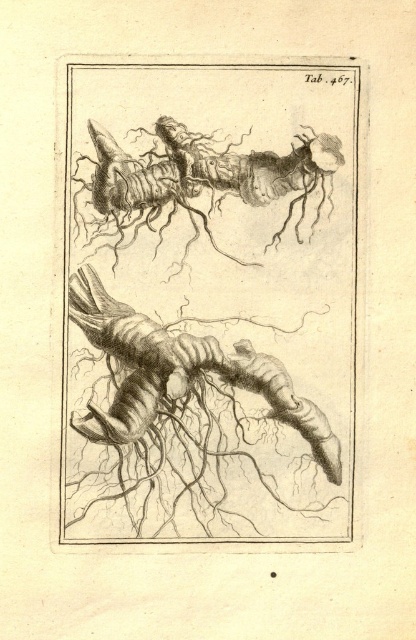
Question: Which of the following is the farthest from the observer?

Choices:
 (A) etched wood roots at center
 (B) smooth black insect at center

Answer: (B)

Question: Does etched wood roots at center appear on the right side of smooth black insect at center?

Choices:
 (A) no
 (B) yes

Answer: (A)

Question: Which point is farther from the camera taking this photo?

Choices:
 (A) (74, 506)
 (B) (195, 138)

Answer: (B)

Question: Observing the image, what is the correct spatial positioning of etched wood roots at center in reference to smooth black insect at center?

Choices:
 (A) below
 (B) above

Answer: (A)

Question: Where is etched wood roots at center located in relation to smooth black insect at center in the image?

Choices:
 (A) above
 (B) below

Answer: (B)

Question: Which of the following is the closest to the observer?

Choices:
 (A) etched wood roots at center
 (B) smooth black insect at center

Answer: (A)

# # # # #

* [WORK REQUIRED] Copy out every line of the records word for word, but omit the picture.

* [SOLUTION TO THIS EXERCISE]
Question: Which of the following is the farthest from the observer?

Choices:
 (A) etched wood roots at center
 (B) smooth black insect at center

Answer: (B)

Question: Does etched wood roots at center appear on the right side of smooth black insect at center?

Choices:
 (A) no
 (B) yes

Answer: (A)

Question: Which point is farther from the camera taking this photo?

Choices:
 (A) (74, 506)
 (B) (195, 138)

Answer: (B)

Question: Observing the image, what is the correct spatial positioning of etched wood roots at center in reference to smooth black insect at center?

Choices:
 (A) below
 (B) above

Answer: (A)

Question: Where is etched wood roots at center located in relation to smooth black insect at center in the image?

Choices:
 (A) above
 (B) below

Answer: (B)

Question: Which of the following is the closest to the observer?

Choices:
 (A) etched wood roots at center
 (B) smooth black insect at center

Answer: (A)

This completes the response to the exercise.